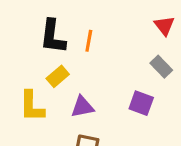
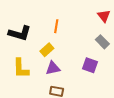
black L-shape: (53, 36) -> (20, 33), moved, turned -80
yellow rectangle: (58, 76) -> (47, 50), moved

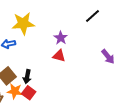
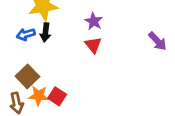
red triangle: (59, 56) -> (93, 45), turned 40
black arrow: (27, 77) -> (45, 32), moved

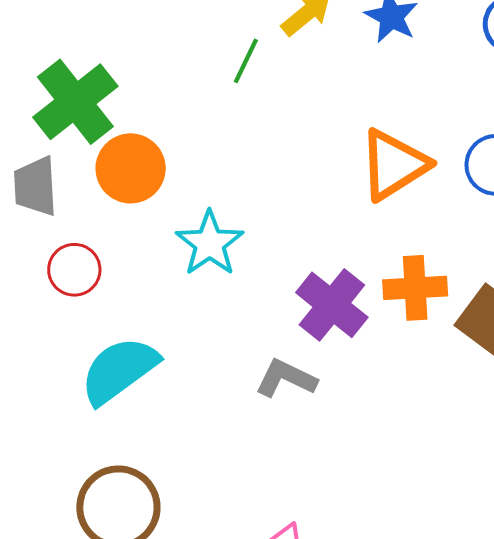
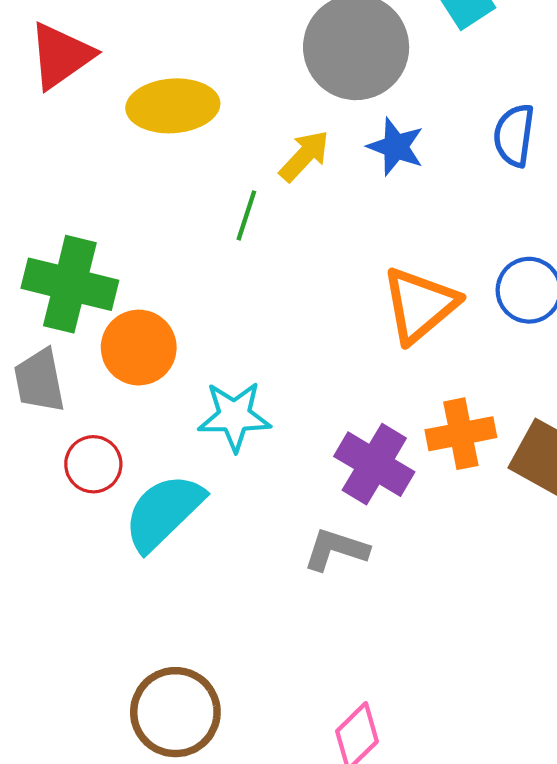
green cross: (75, 102) -> (70, 284), turned -30
cyan star: (210, 243) -> (234, 416), turned -30
cyan semicircle: (119, 370) -> (164, 512), moved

-- -- --

## DIRECTIONS FOR THIS TASK
Begin with the line holding "cyan star: (210, 243)" and end with the last line of the material. Copy all of them exactly.

## YOUR SOLUTION
cyan star: (210, 243) -> (234, 416), turned -30
cyan semicircle: (119, 370) -> (164, 512), moved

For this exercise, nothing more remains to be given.